What needs to be done: Between the line containing "[444 184 540 309]" and the line containing "[495 361 611 437] (first image)" lies a run of lines; give that run again exactly, with both of those lines, and nothing else from the entries below.

*** Opening Input records ***

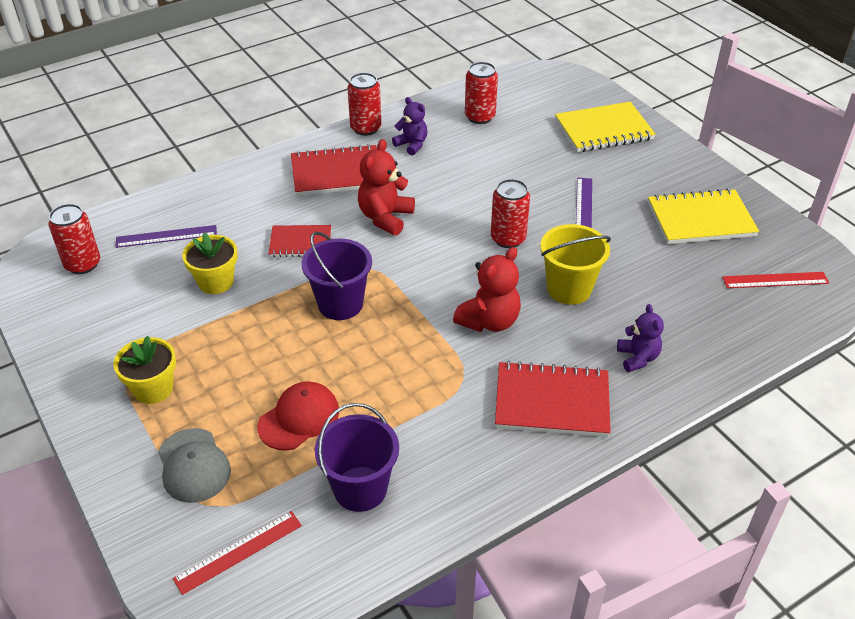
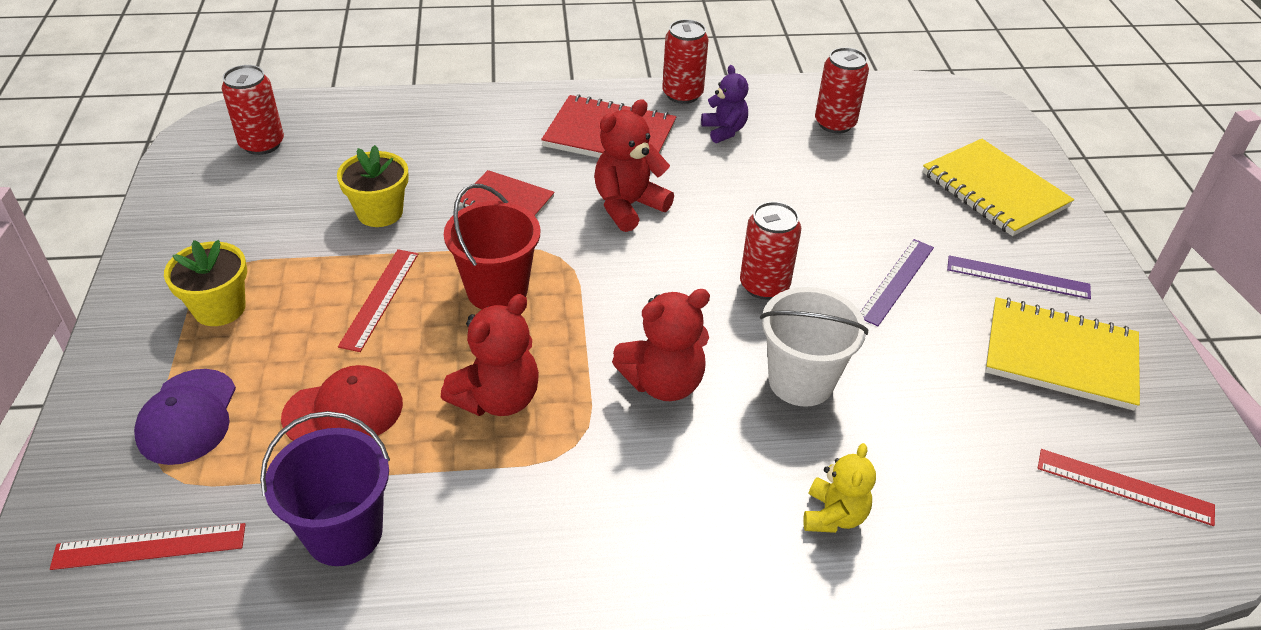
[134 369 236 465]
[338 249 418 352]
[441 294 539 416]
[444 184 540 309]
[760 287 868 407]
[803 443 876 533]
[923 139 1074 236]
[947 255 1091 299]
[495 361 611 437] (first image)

*** Closing Input records ***
*** Opening Input records ***

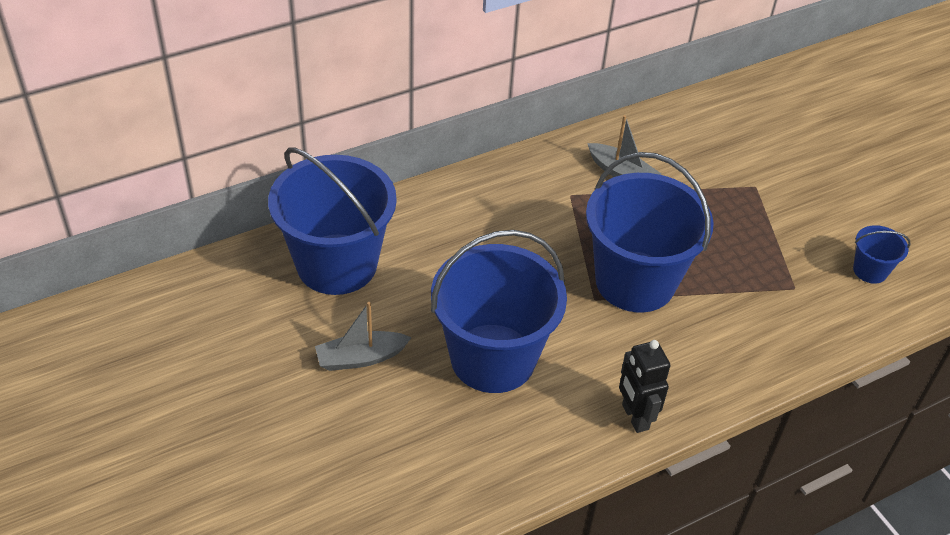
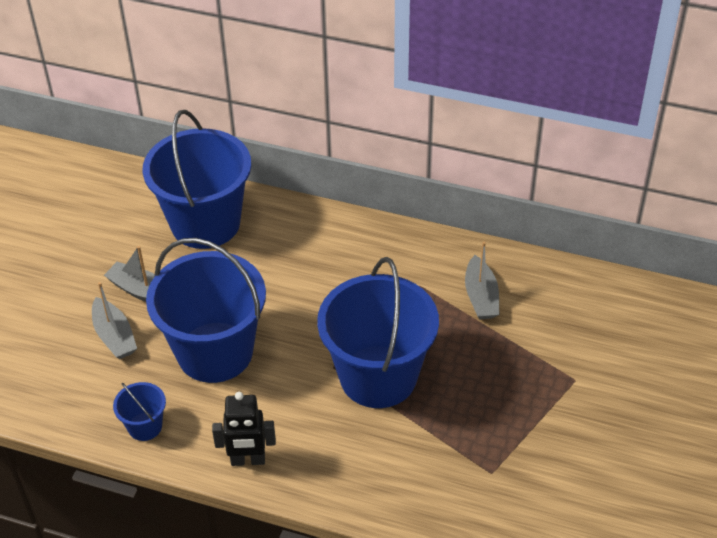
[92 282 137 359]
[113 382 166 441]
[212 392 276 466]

*** Closing Input records ***

Result of this task:
[444 184 540 309]
[760 287 868 407]
[803 443 876 533]
[923 139 1074 236]
[947 255 1091 299]
[495 361 611 437] (first image)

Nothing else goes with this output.